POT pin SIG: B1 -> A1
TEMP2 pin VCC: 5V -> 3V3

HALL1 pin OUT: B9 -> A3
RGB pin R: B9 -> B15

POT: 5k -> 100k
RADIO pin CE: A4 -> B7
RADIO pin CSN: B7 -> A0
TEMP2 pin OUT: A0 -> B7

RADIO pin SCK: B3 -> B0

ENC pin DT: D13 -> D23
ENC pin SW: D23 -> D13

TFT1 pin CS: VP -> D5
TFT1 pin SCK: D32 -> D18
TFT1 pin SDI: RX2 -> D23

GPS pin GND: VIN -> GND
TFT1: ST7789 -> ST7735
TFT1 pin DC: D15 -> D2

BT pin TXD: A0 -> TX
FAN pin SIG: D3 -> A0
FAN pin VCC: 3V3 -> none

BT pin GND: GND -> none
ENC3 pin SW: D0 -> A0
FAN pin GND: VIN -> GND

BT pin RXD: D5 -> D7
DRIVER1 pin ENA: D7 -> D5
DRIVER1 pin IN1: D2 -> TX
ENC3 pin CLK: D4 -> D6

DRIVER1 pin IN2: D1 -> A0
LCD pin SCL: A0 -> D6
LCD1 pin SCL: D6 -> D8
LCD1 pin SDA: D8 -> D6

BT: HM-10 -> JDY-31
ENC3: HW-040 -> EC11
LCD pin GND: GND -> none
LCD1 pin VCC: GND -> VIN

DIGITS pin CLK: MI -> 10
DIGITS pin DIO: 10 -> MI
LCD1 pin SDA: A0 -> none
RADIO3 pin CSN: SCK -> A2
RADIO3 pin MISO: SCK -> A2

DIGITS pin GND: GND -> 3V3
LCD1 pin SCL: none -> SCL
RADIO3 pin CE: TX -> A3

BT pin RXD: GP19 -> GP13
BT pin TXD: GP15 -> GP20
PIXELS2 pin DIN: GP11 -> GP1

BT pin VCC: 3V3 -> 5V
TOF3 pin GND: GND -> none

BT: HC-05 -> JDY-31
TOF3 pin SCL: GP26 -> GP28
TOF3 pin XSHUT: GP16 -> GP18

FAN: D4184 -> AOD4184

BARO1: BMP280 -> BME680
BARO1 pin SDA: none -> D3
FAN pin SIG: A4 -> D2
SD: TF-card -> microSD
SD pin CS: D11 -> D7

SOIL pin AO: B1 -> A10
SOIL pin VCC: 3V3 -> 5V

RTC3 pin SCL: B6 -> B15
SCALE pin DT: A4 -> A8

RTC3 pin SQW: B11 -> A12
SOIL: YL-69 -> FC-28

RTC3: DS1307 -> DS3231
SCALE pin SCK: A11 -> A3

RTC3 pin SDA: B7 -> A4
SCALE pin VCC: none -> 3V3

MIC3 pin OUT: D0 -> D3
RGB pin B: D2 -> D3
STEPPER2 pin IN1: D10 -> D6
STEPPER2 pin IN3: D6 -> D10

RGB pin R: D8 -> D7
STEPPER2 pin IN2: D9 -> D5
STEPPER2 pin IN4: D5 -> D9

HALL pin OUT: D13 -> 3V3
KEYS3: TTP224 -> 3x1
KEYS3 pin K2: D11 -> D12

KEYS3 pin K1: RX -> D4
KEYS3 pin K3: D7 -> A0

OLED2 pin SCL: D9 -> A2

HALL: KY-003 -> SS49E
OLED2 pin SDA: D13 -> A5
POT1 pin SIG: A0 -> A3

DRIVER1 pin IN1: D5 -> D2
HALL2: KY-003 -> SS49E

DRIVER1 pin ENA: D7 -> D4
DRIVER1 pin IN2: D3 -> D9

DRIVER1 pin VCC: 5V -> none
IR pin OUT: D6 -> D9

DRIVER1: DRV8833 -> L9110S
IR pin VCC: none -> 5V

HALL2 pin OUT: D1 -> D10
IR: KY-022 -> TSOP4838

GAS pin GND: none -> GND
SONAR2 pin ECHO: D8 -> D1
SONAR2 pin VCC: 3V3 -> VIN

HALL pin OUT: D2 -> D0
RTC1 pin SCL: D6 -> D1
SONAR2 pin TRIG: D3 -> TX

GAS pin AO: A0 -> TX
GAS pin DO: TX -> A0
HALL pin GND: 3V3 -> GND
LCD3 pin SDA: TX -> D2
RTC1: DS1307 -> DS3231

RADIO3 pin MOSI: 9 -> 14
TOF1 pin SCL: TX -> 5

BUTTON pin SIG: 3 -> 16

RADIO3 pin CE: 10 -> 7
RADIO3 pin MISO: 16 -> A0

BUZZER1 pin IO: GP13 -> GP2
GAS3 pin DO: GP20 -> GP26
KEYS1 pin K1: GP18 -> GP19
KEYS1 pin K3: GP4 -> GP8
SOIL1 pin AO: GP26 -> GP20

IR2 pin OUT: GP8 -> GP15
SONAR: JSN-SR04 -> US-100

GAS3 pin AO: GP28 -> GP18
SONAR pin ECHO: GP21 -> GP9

####################

**Task description:** Repeat the material, keeping every word exactly as it is.

**Reply to the exercise:**
POT pin SIG: B1 -> A1
TEMP2 pin VCC: 5V -> 3V3

HALL1 pin OUT: B9 -> A3
RGB pin R: B9 -> B15

POT: 5k -> 100k
RADIO pin CE: A4 -> B7
RADIO pin CSN: B7 -> A0
TEMP2 pin OUT: A0 -> B7

RADIO pin SCK: B3 -> B0

ENC pin DT: D13 -> D23
ENC pin SW: D23 -> D13

TFT1 pin CS: VP -> D5
TFT1 pin SCK: D32 -> D18
TFT1 pin SDI: RX2 -> D23

GPS pin GND: VIN -> GND
TFT1: ST7789 -> ST7735
TFT1 pin DC: D15 -> D2

BT pin TXD: A0 -> TX
FAN pin SIG: D3 -> A0
FAN pin VCC: 3V3 -> none

BT pin GND: GND -> none
ENC3 pin SW: D0 -> A0
FAN pin GND: VIN -> GND

BT pin RXD: D5 -> D7
DRIVER1 pin ENA: D7 -> D5
DRIVER1 pin IN1: D2 -> TX
ENC3 pin CLK: D4 -> D6

DRIVER1 pin IN2: D1 -> A0
LCD pin SCL: A0 -> D6
LCD1 pin SCL: D6 -> D8
LCD1 pin SDA: D8 -> D6

BT: HM-10 -> JDY-31
ENC3: HW-040 -> EC11
LCD pin GND: GND -> none
LCD1 pin VCC: GND -> VIN

DIGITS pin CLK: MI -> 10
DIGITS pin DIO: 10 -> MI
LCD1 pin SDA: A0 -> none
RADIO3 pin CSN: SCK -> A2
RADIO3 pin MISO: SCK -> A2

DIGITS pin GND: GND -> 3V3
LCD1 pin SCL: none -> SCL
RADIO3 pin CE: TX -> A3

BT pin RXD: GP19 -> GP13
BT pin TXD: GP15 -> GP20
PIXELS2 pin DIN: GP11 -> GP1

BT pin VCC: 3V3 -> 5V
TOF3 pin GND: GND -> none

BT: HC-05 -> JDY-31
TOF3 pin SCL: GP26 -> GP28
TOF3 pin XSHUT: GP16 -> GP18

FAN: D4184 -> AOD4184

BARO1: BMP280 -> BME680
BARO1 pin SDA: none -> D3
FAN pin SIG: A4 -> D2
SD: TF-card -> microSD
SD pin CS: D11 -> D7

SOIL pin AO: B1 -> A10
SOIL pin VCC: 3V3 -> 5V

RTC3 pin SCL: B6 -> B15
SCALE pin DT: A4 -> A8

RTC3 pin SQW: B11 -> A12
SOIL: YL-69 -> FC-28

RTC3: DS1307 -> DS3231
SCALE pin SCK: A11 -> A3

RTC3 pin SDA: B7 -> A4
SCALE pin VCC: none -> 3V3

MIC3 pin OUT: D0 -> D3
RGB pin B: D2 -> D3
STEPPER2 pin IN1: D10 -> D6
STEPPER2 pin IN3: D6 -> D10

RGB pin R: D8 -> D7
STEPPER2 pin IN2: D9 -> D5
STEPPER2 pin IN4: D5 -> D9

HALL pin OUT: D13 -> 3V3
KEYS3: TTP224 -> 3x1
KEYS3 pin K2: D11 -> D12

KEYS3 pin K1: RX -> D4
KEYS3 pin K3: D7 -> A0

OLED2 pin SCL: D9 -> A2

HALL: KY-003 -> SS49E
OLED2 pin SDA: D13 -> A5
POT1 pin SIG: A0 -> A3

DRIVER1 pin IN1: D5 -> D2
HALL2: KY-003 -> SS49E

DRIVER1 pin ENA: D7 -> D4
DRIVER1 pin IN2: D3 -> D9

DRIVER1 pin VCC: 5V -> none
IR pin OUT: D6 -> D9

DRIVER1: DRV8833 -> L9110S
IR pin VCC: none -> 5V

HALL2 pin OUT: D1 -> D10
IR: KY-022 -> TSOP4838

GAS pin GND: none -> GND
SONAR2 pin ECHO: D8 -> D1
SONAR2 pin VCC: 3V3 -> VIN

HALL pin OUT: D2 -> D0
RTC1 pin SCL: D6 -> D1
SONAR2 pin TRIG: D3 -> TX

GAS pin AO: A0 -> TX
GAS pin DO: TX -> A0
HALL pin GND: 3V3 -> GND
LCD3 pin SDA: TX -> D2
RTC1: DS1307 -> DS3231

RADIO3 pin MOSI: 9 -> 14
TOF1 pin SCL: TX -> 5

BUTTON pin SIG: 3 -> 16

RADIO3 pin CE: 10 -> 7
RADIO3 pin MISO: 16 -> A0

BUZZER1 pin IO: GP13 -> GP2
GAS3 pin DO: GP20 -> GP26
KEYS1 pin K1: GP18 -> GP19
KEYS1 pin K3: GP4 -> GP8
SOIL1 pin AO: GP26 -> GP20

IR2 pin OUT: GP8 -> GP15
SONAR: JSN-SR04 -> US-100

GAS3 pin AO: GP28 -> GP18
SONAR pin ECHO: GP21 -> GP9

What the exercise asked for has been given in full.